◆ **How to complete this task**:
The reply should contain every line of the data, repeated exactly, and no pictures.

◆ **Exercise data**:
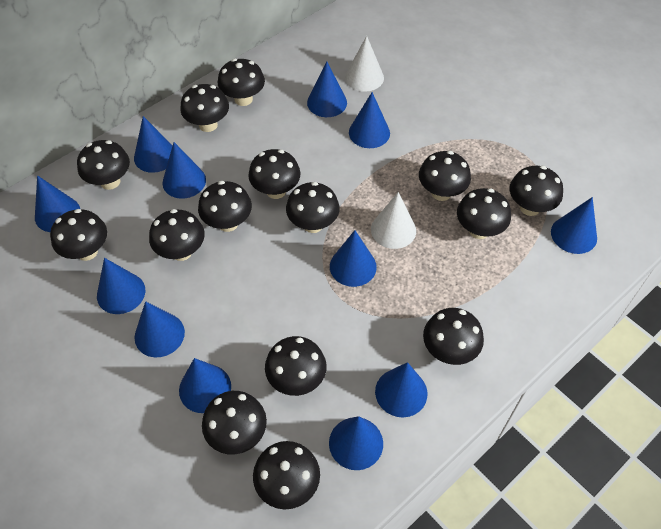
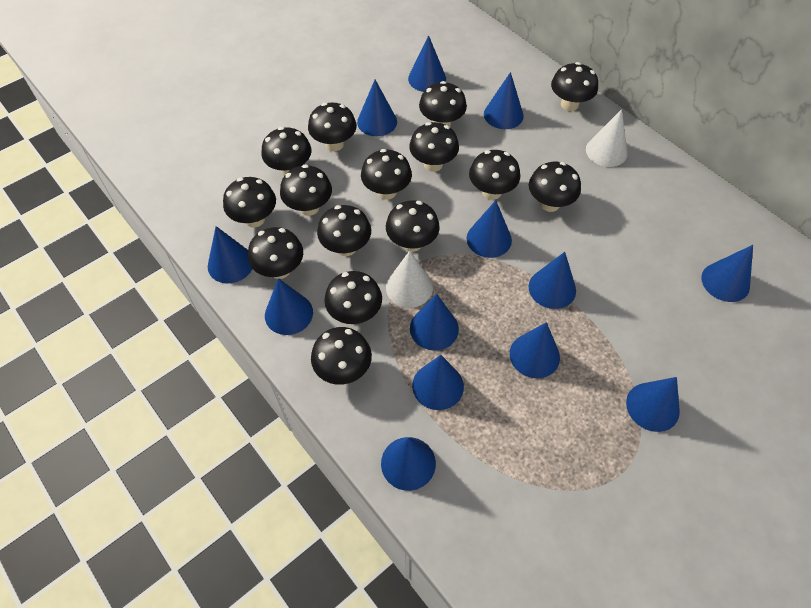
blue cone: 12 -> 13

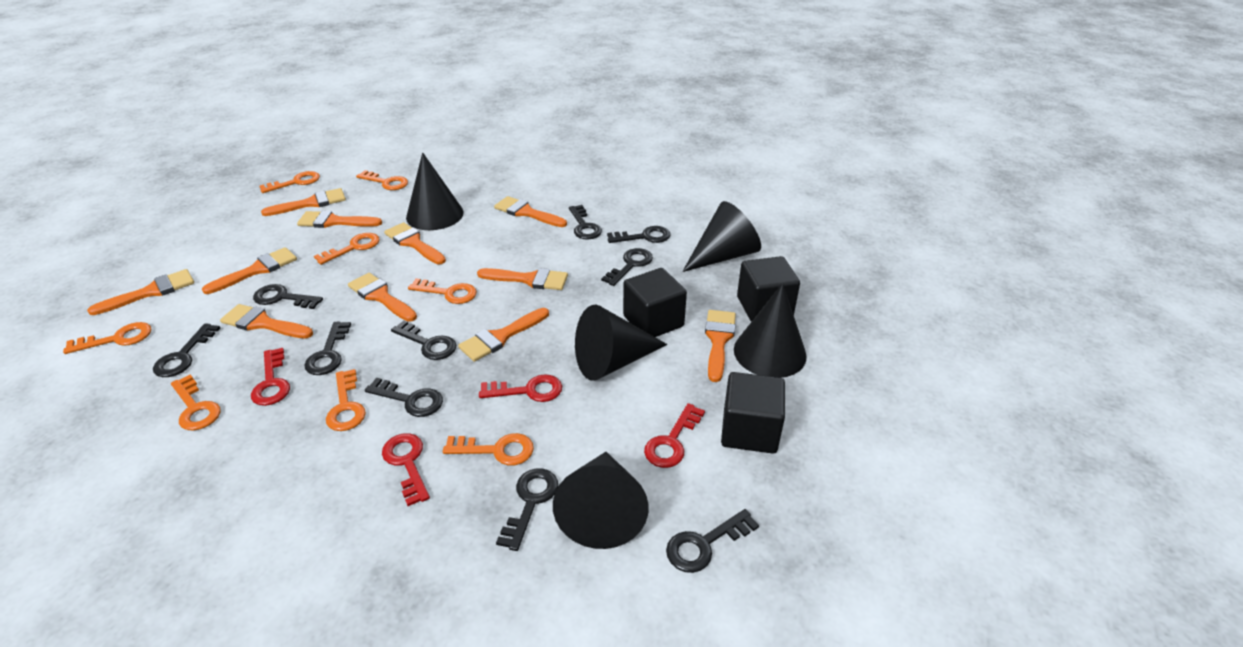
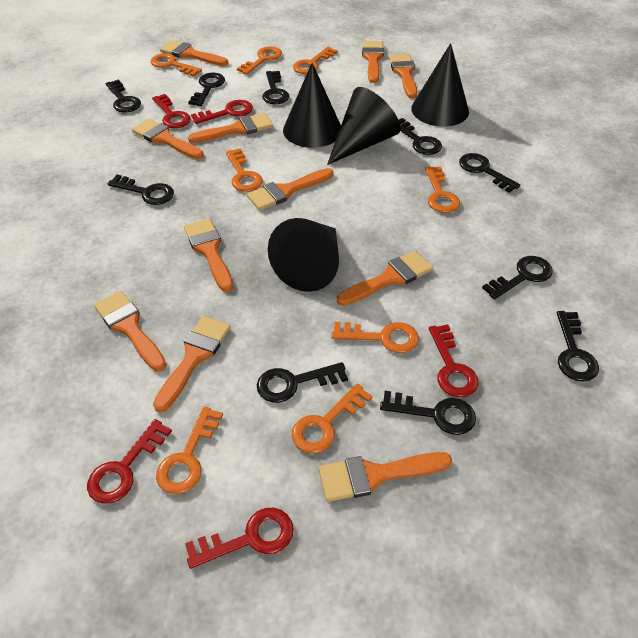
black cone: 5 -> 4
black cube: 3 -> 0
red key: 4 -> 5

◆ **Output for this task**:
blue cone: 12 -> 13

black cone: 5 -> 4
black cube: 3 -> 0
red key: 4 -> 5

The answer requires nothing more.